Search the data for "glasses". Return each matching line.
"""
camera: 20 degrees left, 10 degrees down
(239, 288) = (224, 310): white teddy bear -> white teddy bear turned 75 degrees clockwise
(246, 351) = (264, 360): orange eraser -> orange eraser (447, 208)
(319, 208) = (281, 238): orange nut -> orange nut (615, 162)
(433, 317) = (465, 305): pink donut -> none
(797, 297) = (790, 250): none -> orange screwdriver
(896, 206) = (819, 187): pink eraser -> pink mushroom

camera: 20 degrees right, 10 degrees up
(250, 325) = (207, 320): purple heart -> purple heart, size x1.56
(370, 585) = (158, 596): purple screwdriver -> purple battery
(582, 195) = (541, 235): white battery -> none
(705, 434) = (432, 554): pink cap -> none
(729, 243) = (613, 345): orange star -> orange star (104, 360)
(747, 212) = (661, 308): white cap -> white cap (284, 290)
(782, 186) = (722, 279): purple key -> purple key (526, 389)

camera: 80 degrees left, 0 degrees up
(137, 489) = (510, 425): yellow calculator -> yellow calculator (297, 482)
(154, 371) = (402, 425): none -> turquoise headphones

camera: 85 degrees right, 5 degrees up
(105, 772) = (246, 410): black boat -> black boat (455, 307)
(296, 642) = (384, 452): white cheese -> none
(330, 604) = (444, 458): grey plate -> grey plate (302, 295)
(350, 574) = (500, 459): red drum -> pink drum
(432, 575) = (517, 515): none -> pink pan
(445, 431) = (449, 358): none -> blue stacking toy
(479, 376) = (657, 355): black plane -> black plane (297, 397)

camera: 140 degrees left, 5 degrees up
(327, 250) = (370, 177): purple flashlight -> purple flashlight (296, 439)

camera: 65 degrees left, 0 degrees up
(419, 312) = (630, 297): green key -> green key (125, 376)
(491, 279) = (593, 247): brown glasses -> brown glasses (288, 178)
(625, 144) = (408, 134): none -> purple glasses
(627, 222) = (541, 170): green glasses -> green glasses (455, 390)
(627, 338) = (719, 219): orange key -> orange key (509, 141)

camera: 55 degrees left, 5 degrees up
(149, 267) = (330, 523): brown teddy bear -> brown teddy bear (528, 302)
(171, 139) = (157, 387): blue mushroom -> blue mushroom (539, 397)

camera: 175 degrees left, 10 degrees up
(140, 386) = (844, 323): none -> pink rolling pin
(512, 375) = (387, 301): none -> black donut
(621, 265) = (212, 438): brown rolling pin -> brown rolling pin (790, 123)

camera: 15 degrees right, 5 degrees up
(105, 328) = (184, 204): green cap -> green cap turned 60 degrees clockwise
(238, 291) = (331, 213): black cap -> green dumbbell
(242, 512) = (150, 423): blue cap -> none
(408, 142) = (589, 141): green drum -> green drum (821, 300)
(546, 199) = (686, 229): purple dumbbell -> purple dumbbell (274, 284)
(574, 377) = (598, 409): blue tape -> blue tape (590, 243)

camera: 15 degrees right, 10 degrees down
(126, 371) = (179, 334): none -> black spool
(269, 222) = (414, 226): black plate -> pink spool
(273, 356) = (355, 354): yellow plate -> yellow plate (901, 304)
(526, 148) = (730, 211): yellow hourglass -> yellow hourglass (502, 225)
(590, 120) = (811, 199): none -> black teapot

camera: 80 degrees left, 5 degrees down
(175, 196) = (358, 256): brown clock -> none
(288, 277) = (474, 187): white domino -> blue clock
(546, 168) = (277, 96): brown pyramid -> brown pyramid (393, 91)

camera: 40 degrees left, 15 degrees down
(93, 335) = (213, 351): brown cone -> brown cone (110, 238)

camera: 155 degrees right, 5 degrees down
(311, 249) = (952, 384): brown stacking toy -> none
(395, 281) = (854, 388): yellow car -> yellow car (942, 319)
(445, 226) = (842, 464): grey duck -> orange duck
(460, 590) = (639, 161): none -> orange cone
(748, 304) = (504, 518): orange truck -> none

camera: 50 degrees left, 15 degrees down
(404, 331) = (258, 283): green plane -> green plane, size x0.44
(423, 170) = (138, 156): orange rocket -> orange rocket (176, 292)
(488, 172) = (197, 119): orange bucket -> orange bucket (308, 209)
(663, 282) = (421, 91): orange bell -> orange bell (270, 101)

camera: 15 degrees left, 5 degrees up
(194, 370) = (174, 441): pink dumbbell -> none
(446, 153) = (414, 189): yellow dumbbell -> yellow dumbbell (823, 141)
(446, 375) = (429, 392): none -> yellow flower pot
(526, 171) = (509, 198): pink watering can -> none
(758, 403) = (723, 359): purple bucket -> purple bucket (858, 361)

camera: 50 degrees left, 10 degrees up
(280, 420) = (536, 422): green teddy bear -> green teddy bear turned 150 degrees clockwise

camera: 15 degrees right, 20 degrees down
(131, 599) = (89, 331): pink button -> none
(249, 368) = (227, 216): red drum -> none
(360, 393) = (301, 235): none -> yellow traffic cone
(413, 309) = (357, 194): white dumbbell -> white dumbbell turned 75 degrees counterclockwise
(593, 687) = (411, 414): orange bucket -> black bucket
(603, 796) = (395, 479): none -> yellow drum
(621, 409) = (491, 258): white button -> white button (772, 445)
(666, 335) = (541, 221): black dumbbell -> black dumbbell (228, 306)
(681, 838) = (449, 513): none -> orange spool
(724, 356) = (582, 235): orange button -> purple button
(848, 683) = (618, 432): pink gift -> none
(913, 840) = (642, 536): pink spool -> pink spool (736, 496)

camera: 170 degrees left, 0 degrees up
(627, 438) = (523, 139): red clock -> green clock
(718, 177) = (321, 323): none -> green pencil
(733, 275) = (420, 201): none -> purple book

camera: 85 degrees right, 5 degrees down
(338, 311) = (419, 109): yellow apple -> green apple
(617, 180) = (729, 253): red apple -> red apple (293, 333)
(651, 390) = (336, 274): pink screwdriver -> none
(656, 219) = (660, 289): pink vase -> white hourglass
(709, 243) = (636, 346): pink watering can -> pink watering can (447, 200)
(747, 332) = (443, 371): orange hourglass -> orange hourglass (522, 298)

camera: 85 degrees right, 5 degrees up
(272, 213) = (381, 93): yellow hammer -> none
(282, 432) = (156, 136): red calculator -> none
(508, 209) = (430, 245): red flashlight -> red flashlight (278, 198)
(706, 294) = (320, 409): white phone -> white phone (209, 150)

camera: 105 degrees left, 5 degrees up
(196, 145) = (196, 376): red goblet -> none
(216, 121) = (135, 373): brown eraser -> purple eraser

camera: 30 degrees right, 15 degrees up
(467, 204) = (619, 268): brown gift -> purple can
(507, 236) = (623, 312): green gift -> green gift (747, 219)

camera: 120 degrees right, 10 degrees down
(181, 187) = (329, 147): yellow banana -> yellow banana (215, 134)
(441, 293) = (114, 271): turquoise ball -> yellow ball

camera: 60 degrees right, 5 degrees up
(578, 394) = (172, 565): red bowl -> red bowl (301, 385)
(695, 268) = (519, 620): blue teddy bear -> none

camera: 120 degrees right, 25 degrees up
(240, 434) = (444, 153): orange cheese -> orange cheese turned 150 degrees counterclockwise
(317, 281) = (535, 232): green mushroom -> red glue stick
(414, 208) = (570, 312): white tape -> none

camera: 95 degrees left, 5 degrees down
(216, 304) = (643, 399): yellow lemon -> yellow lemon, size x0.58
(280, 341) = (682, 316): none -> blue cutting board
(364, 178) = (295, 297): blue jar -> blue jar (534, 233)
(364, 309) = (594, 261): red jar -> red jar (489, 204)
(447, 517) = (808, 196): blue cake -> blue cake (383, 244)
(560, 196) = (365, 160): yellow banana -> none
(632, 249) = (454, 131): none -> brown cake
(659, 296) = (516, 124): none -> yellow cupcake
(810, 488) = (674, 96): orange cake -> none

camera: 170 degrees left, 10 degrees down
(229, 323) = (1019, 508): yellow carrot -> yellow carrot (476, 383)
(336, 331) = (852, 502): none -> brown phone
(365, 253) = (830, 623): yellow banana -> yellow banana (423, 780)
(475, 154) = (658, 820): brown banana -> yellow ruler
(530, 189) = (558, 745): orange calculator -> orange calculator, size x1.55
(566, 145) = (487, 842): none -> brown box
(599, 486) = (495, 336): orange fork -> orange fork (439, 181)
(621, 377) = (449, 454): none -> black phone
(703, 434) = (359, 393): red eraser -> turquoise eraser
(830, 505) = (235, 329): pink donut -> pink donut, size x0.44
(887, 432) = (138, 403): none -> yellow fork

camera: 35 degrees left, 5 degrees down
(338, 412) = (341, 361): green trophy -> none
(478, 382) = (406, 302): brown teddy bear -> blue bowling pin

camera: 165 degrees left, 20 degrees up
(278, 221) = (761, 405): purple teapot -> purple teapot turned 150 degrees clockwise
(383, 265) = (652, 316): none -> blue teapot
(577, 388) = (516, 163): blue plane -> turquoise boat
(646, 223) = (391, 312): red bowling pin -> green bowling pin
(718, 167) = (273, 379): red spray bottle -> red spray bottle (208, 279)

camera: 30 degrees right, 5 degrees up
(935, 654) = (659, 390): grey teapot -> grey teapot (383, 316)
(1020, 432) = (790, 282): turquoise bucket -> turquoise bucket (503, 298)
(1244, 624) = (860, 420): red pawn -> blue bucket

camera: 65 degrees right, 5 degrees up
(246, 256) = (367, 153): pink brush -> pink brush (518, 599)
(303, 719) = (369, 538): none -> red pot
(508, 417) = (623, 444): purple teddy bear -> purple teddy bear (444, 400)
"""
→ **SOLUTION TO THE EXERCISE**
(491, 279) = (593, 247): brown glasses -> brown glasses (288, 178)
(625, 144) = (408, 134): none -> purple glasses
(627, 222) = (541, 170): green glasses -> green glasses (455, 390)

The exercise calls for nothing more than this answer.